• WHAT YOU SHOULD DO: Please output the data exactly, minus pictures.

• RAW DATA:
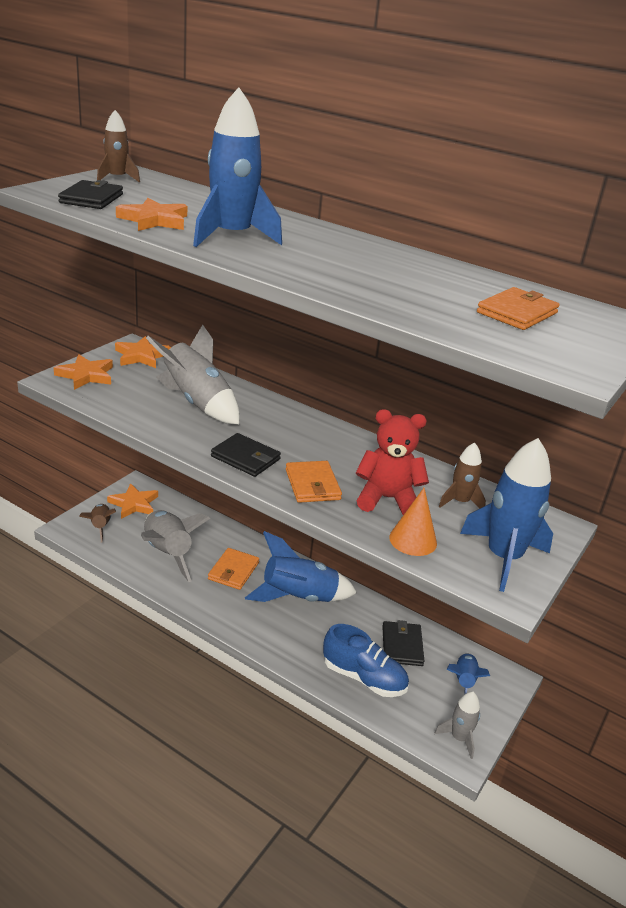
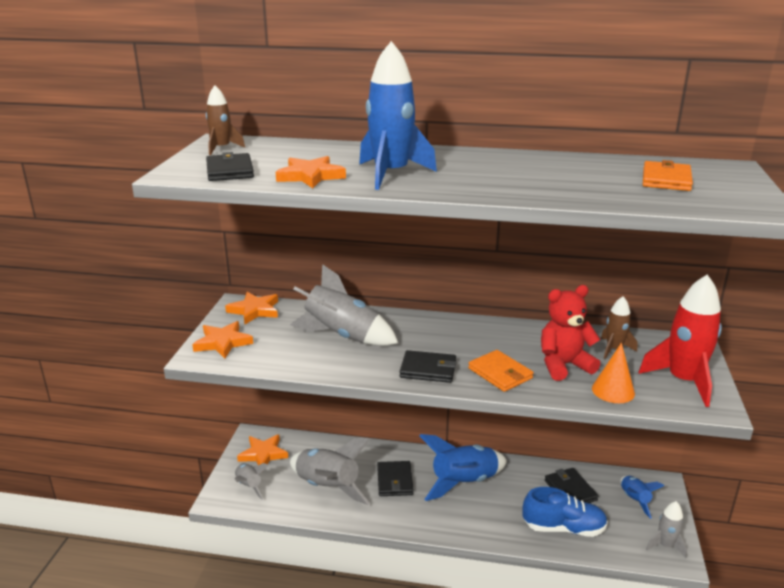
camera: 20 degrees left, 5 degrees down
(100, 527) = (249, 486): brown rocket -> grey rocket
(233, 571) = (394, 481): orange wallet -> black wallet
(503, 557) = (683, 381): blue rocket -> red rocket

• EXPECTED ANSWER:
camera: 20 degrees left, 5 degrees down
(100, 527) = (249, 486): brown rocket -> grey rocket
(233, 571) = (394, 481): orange wallet -> black wallet
(503, 557) = (683, 381): blue rocket -> red rocket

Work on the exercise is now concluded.